Stored entries:
—————

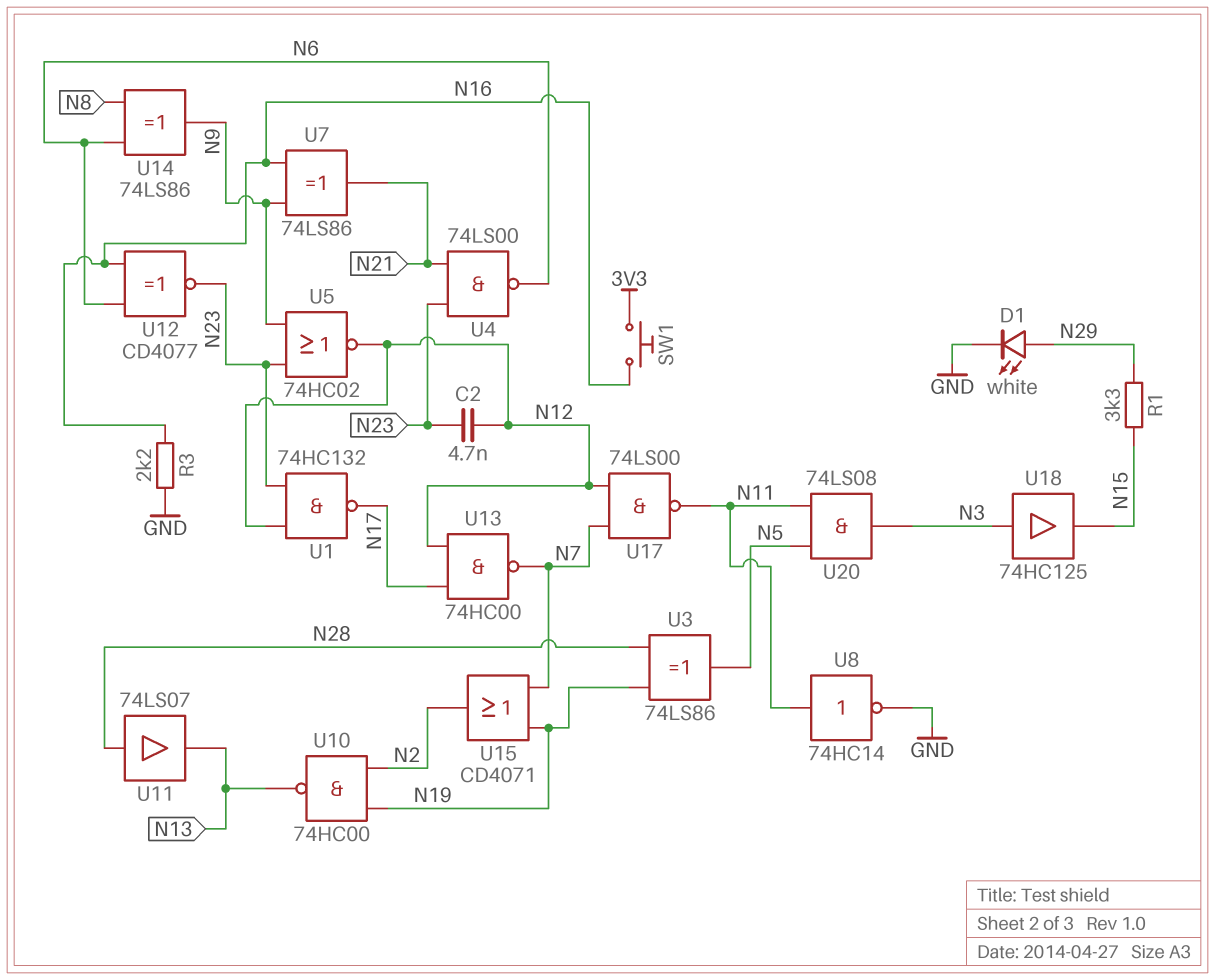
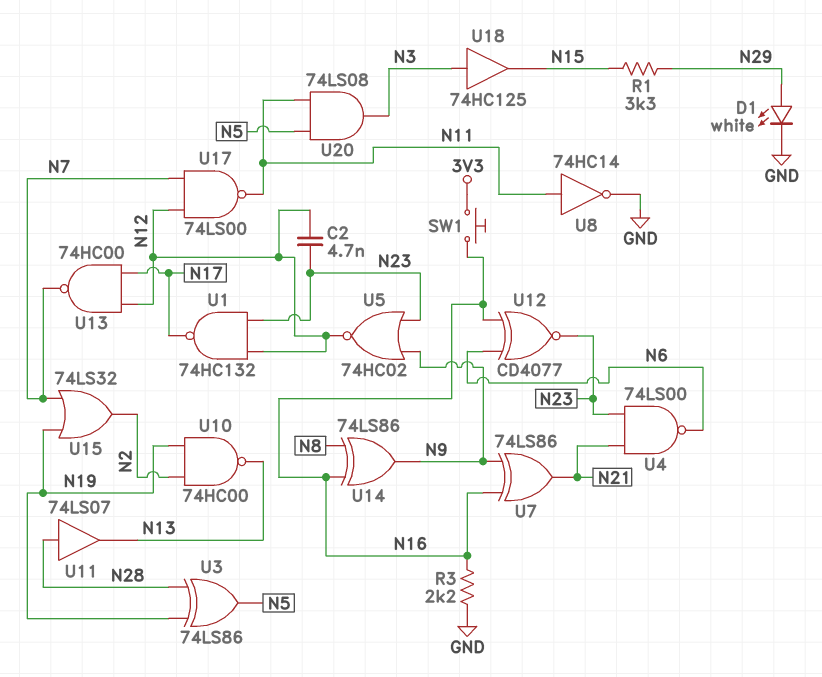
U14: XOR 74LS86 (in N6, in N8, out N9) -> XOR 74LS86 (in N8, in N16, out N9)
U15: OR CD4071 (in N7, in N19, out N2) -> OR 74LS32 (in N7, in N19, out N2)

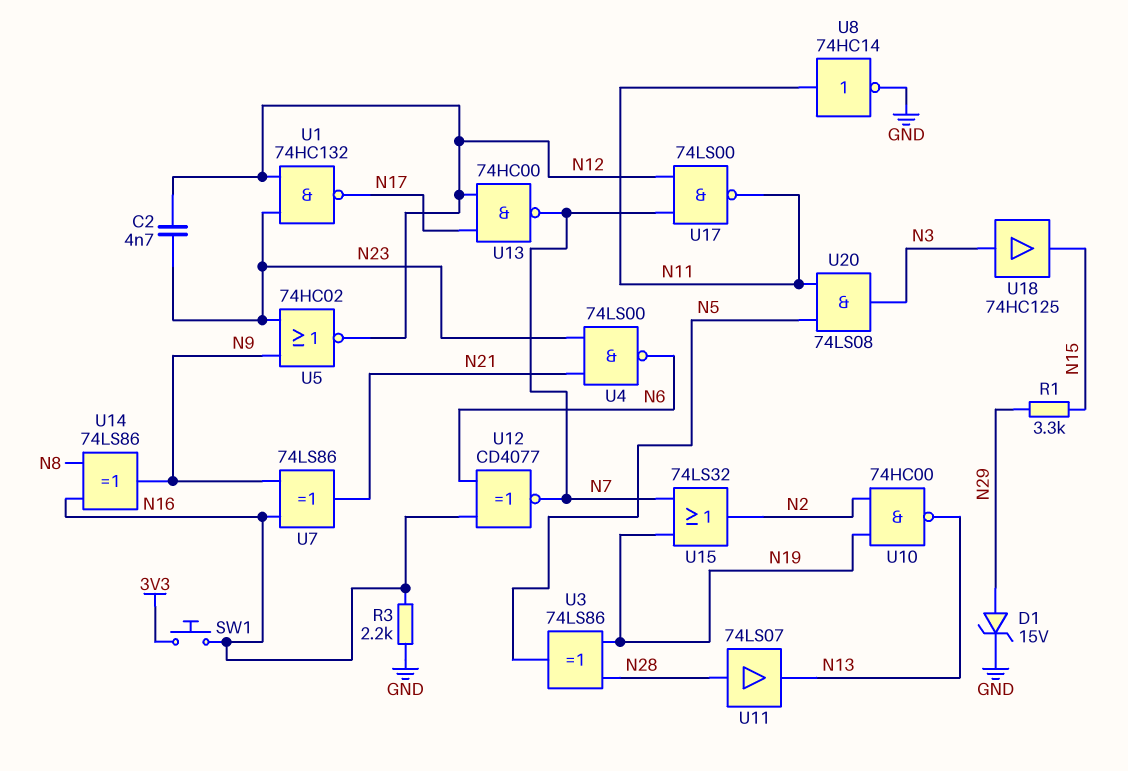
D1: LED white (A N29, K GND) -> zener 15V (A N29, K GND)
U12: XNOR CD4077 (in N6, in N16, out N23) -> XNOR CD4077 (in N6, in N16, out N7)

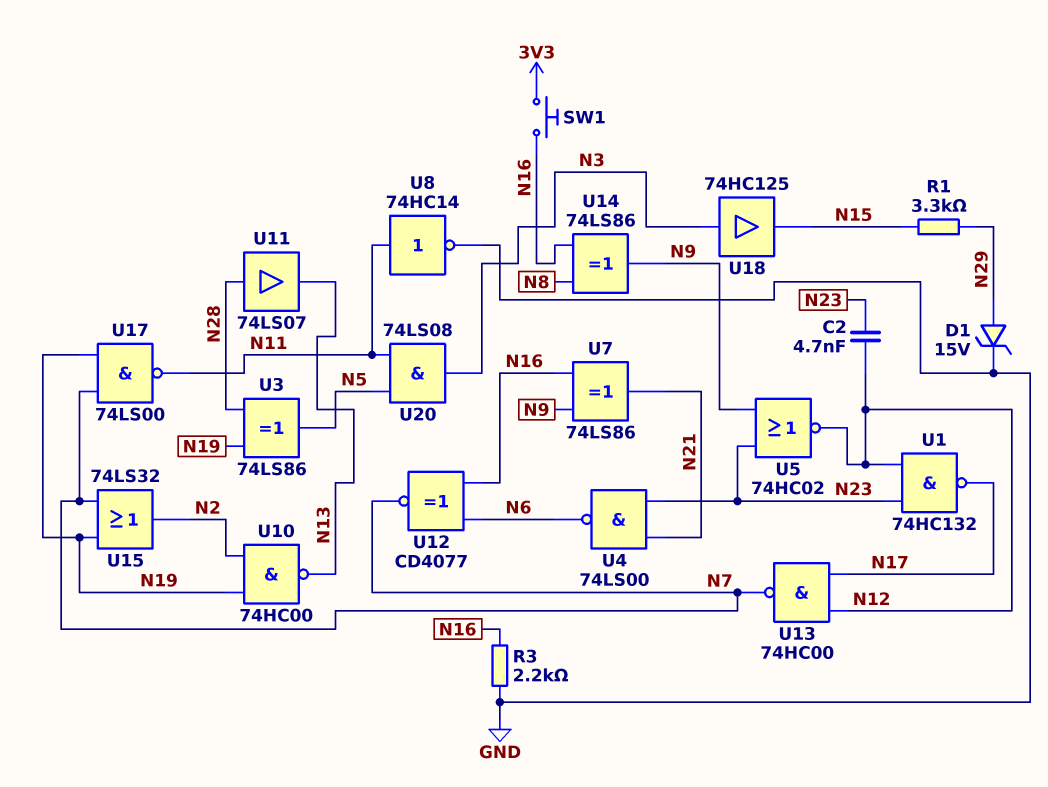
U17: NAND 74LS00 (in N7, in N12, out N11) -> NAND 74LS00 (in N7, in N19, out N11)

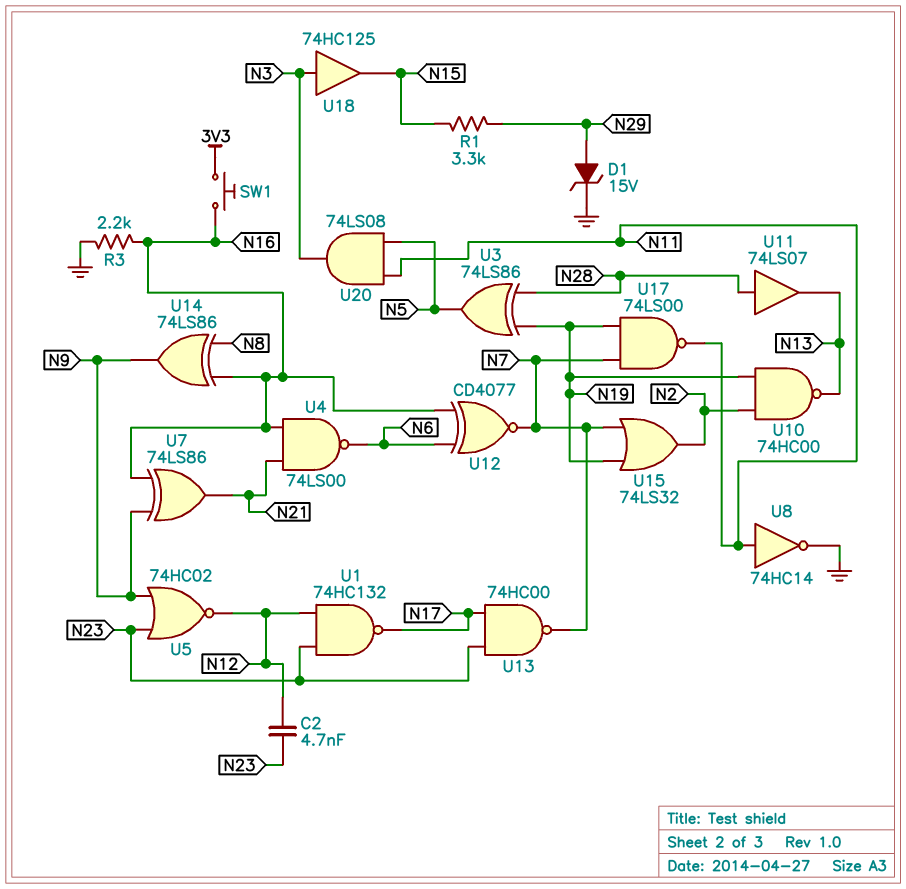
U4: NAND 74LS00 (in N21, in N23, out N6) -> NAND 74LS00 (in N16, in N21, out N6)
U13: NAND 74HC00 (in N12, in N17, out N7) -> NAND 74HC00 (in N17, in N23, out N7)

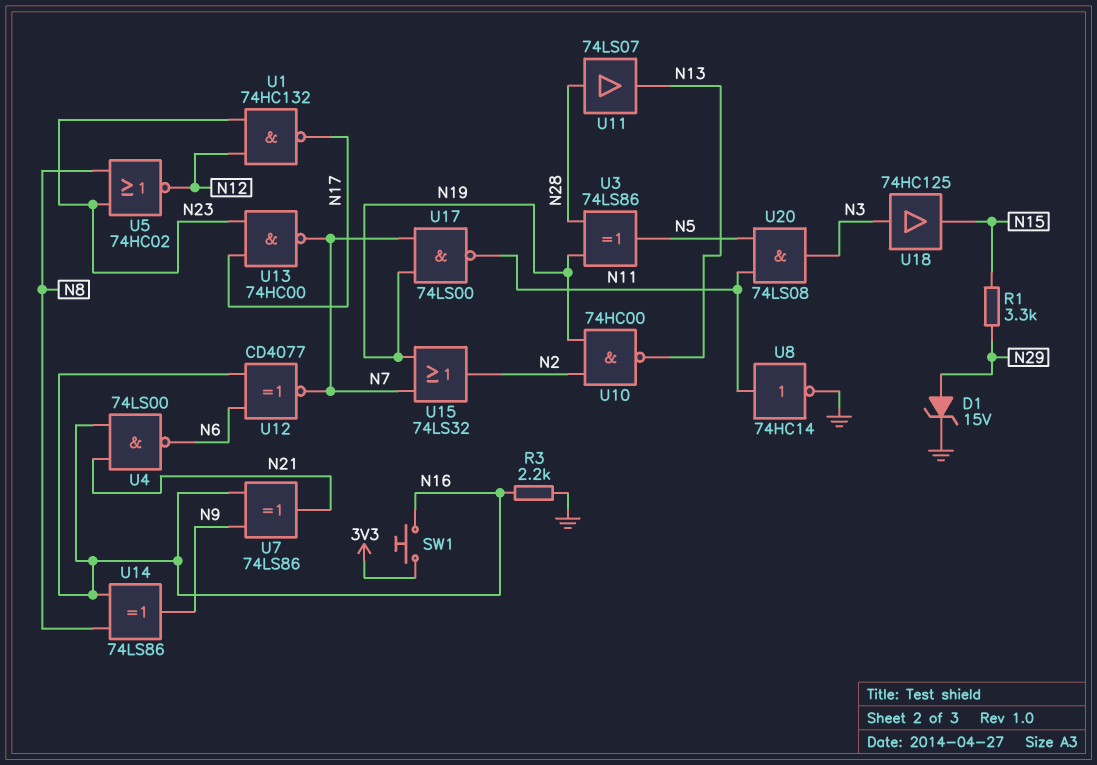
C2: 4.7nF (N12, N23) -> none
U5: NOR 74HC02 (in N9, in N23, out N12) -> NOR 74HC02 (in N8, in N23, out N12)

—————

§ TASK DIRECTIONS: Please return every line in the data that includes the string "NAND".

§ EXERCISE RESPONSE:
U17: NAND 74LS00 (in N7, in N12, out N11) -> NAND 74LS00 (in N7, in N19, out N11)
U4: NAND 74LS00 (in N21, in N23, out N6) -> NAND 74LS00 (in N16, in N21, out N6)
U13: NAND 74HC00 (in N12, in N17, out N7) -> NAND 74HC00 (in N17, in N23, out N7)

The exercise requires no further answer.